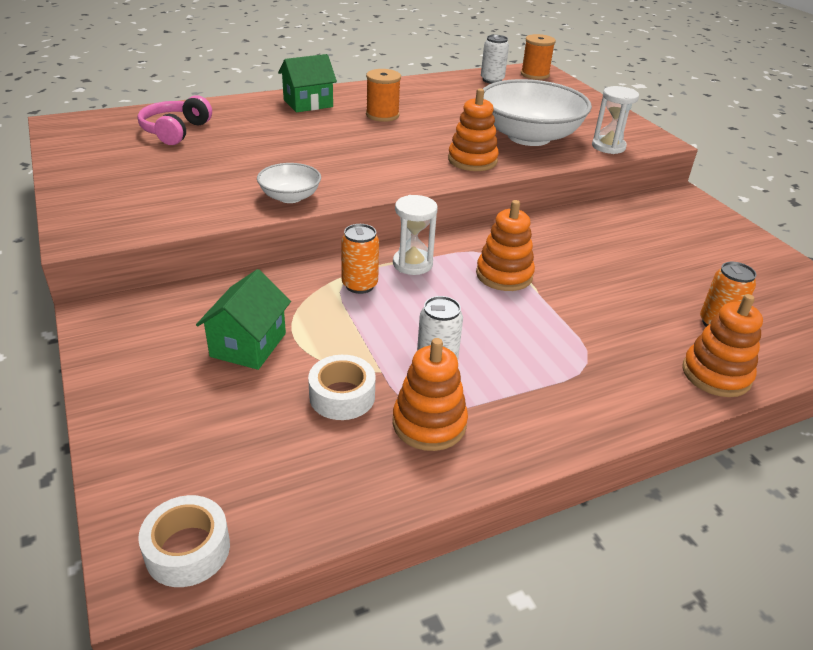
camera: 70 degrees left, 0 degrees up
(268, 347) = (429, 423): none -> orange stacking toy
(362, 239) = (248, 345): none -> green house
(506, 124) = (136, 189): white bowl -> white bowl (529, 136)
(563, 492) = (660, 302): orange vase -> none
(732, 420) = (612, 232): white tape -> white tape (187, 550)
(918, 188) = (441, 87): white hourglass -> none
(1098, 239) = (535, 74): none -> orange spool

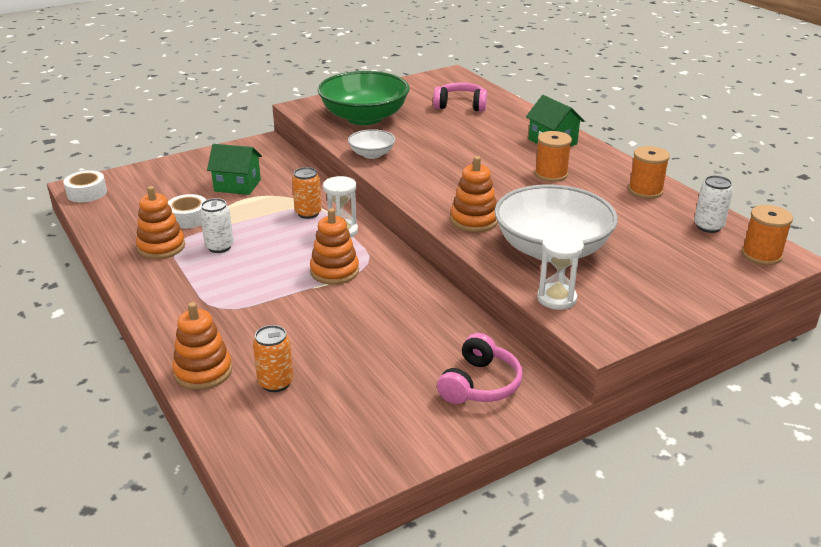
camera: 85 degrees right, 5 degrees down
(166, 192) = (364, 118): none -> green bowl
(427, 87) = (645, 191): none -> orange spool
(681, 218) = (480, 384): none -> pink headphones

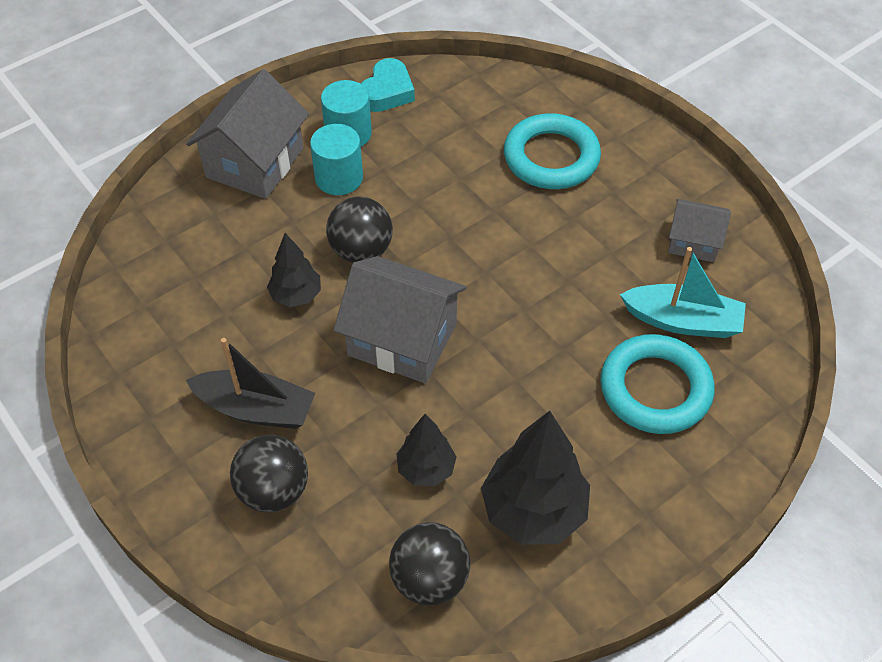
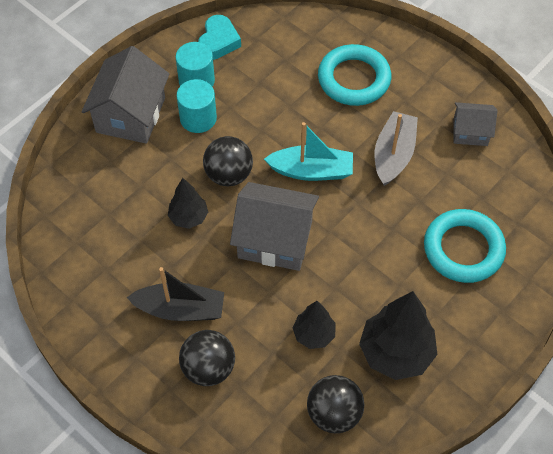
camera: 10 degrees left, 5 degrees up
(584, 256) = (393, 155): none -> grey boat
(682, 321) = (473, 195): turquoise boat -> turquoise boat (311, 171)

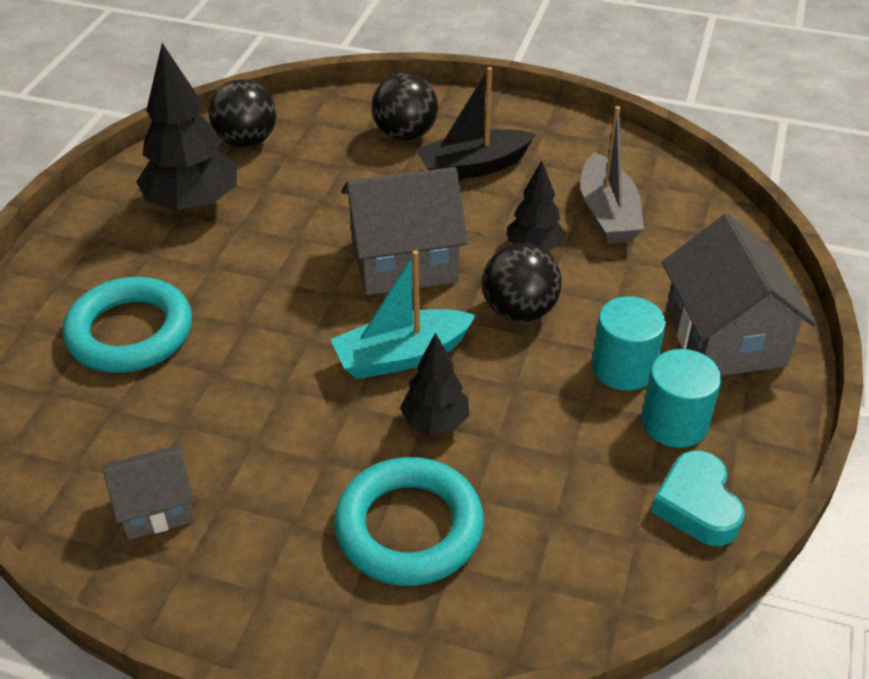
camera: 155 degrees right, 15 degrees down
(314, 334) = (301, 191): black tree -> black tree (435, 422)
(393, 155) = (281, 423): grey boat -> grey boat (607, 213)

————————

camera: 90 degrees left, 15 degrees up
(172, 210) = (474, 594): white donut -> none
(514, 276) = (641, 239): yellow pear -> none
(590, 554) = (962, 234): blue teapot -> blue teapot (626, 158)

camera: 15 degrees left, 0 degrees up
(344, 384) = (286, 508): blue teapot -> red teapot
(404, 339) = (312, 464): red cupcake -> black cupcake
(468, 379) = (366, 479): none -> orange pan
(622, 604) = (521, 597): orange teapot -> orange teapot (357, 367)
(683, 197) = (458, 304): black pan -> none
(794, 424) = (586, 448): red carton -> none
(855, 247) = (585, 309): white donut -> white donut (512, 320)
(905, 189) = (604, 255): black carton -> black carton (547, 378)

————————

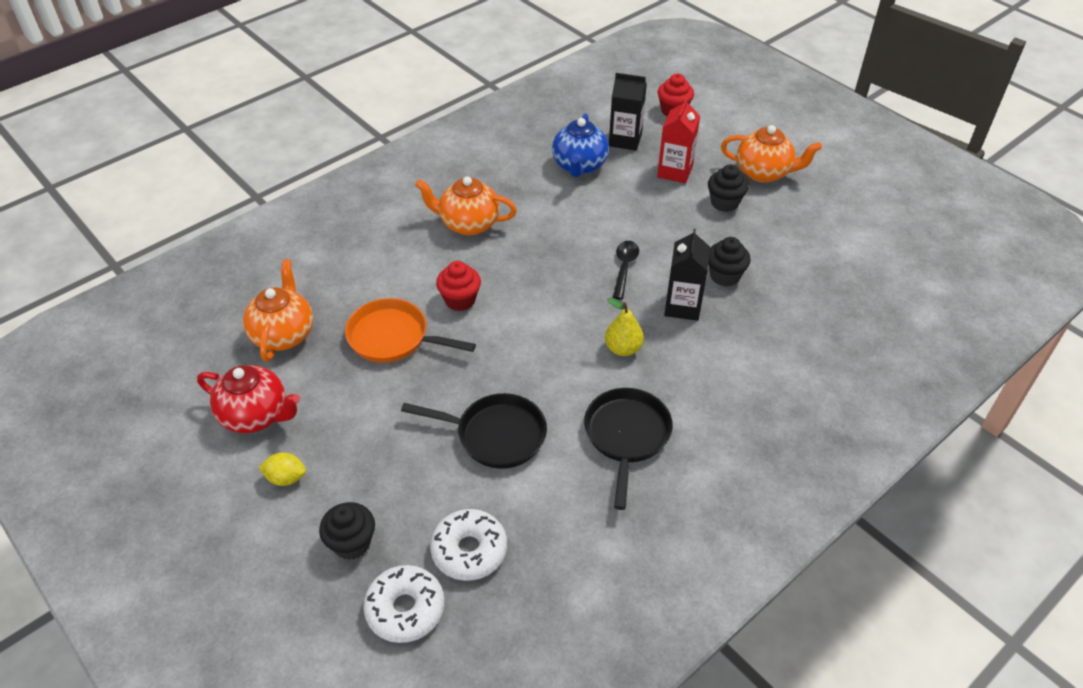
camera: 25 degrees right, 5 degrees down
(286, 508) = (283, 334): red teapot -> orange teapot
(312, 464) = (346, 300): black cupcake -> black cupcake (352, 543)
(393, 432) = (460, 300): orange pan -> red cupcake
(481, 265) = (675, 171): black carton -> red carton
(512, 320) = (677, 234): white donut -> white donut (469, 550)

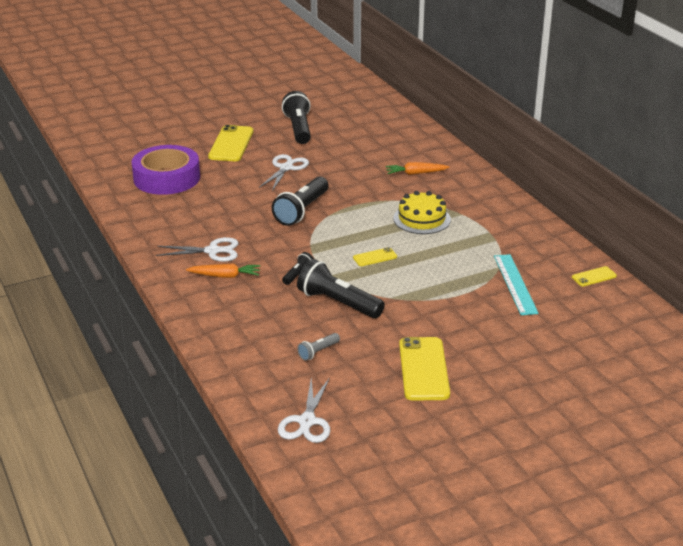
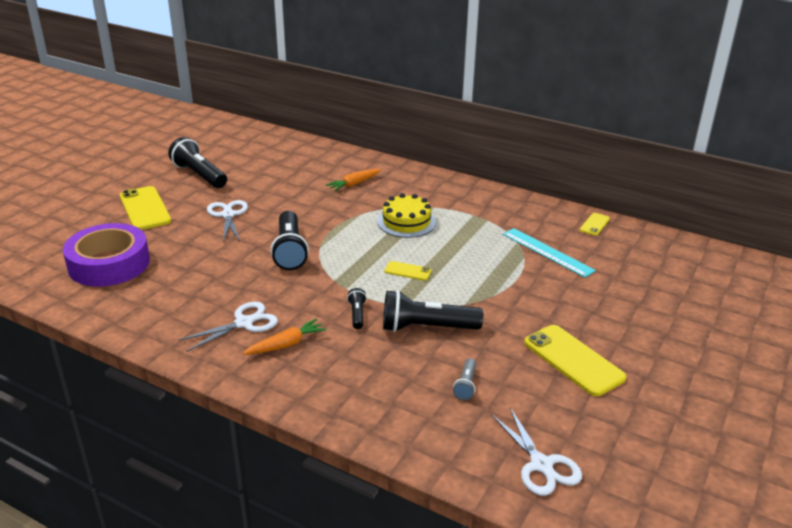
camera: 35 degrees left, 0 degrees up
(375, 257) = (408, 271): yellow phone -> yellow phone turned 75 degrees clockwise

————————

Exercise goal
For each line above that contains the word "orange", copy that line.

Reply
(268, 347) = (429, 423): none -> orange stacking toy
(563, 492) = (660, 302): orange vase -> none
(1098, 239) = (535, 74): none -> orange spool
(427, 87) = (645, 191): none -> orange spool
(468, 379) = (366, 479): none -> orange pan
(622, 604) = (521, 597): orange teapot -> orange teapot (357, 367)
(286, 508) = (283, 334): red teapot -> orange teapot
(393, 432) = (460, 300): orange pan -> red cupcake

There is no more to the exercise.